◆ **WHAT IS REQUIRED**
From the line that includes "grey eraser [476,222,578,294] -> none" to the last line of the data, quote each line precisely; both boundary lines belong in the answer.

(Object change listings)

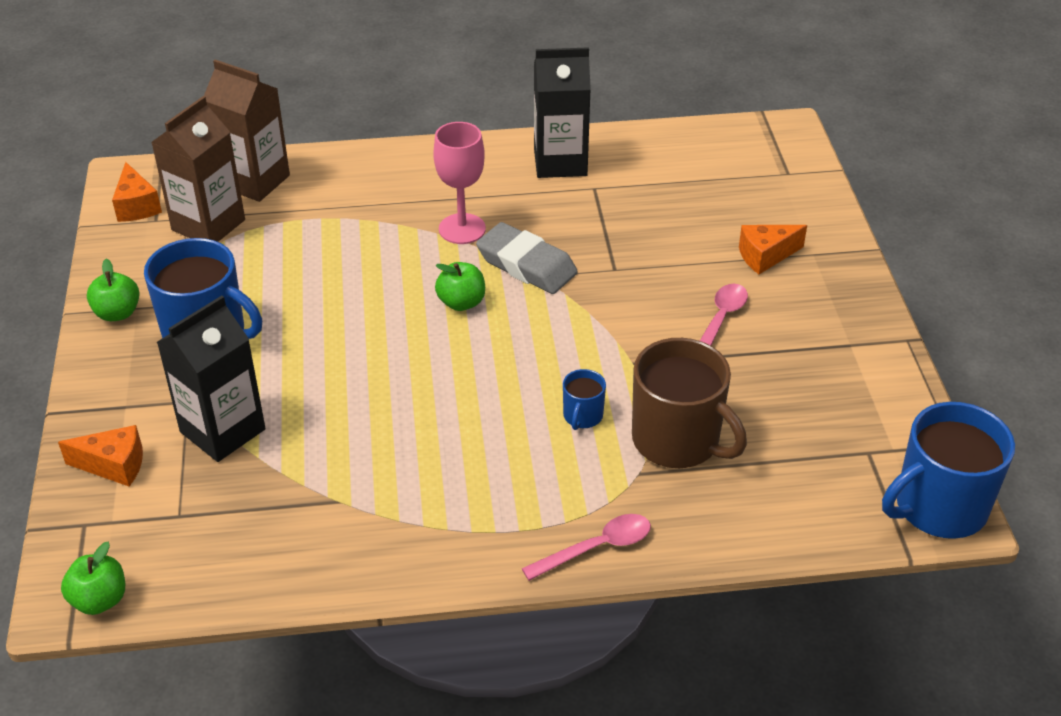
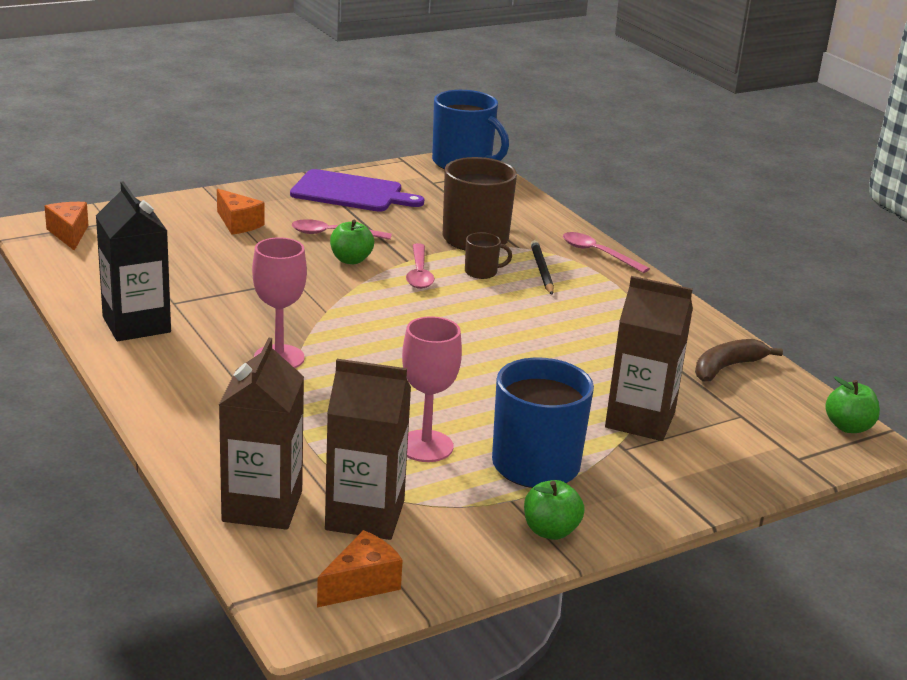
camera: 115 degrees left, 15 degrees down
orange cheese [58,425,143,487] -> orange cheese moved to [45,202,89,251]
black carton [157,296,266,462] -> brown carton [605,276,693,441]
green apple [435,262,485,311] -> green apple moved to [330,220,374,264]
grey eraser [476,222,578,294] -> none
blue mug [563,369,606,430] -> brown mug [465,232,512,279]
none -> purple cutting board [290,169,424,212]
none -> pink goblet [402,316,462,462]
none -> pink spoon [406,243,435,289]
none -> black pencil [531,240,554,295]
none -> brown banana [695,339,783,382]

◆ **SOLUTION FOR THIS TASK**
grey eraser [476,222,578,294] -> none
blue mug [563,369,606,430] -> brown mug [465,232,512,279]
none -> purple cutting board [290,169,424,212]
none -> pink goblet [402,316,462,462]
none -> pink spoon [406,243,435,289]
none -> black pencil [531,240,554,295]
none -> brown banana [695,339,783,382]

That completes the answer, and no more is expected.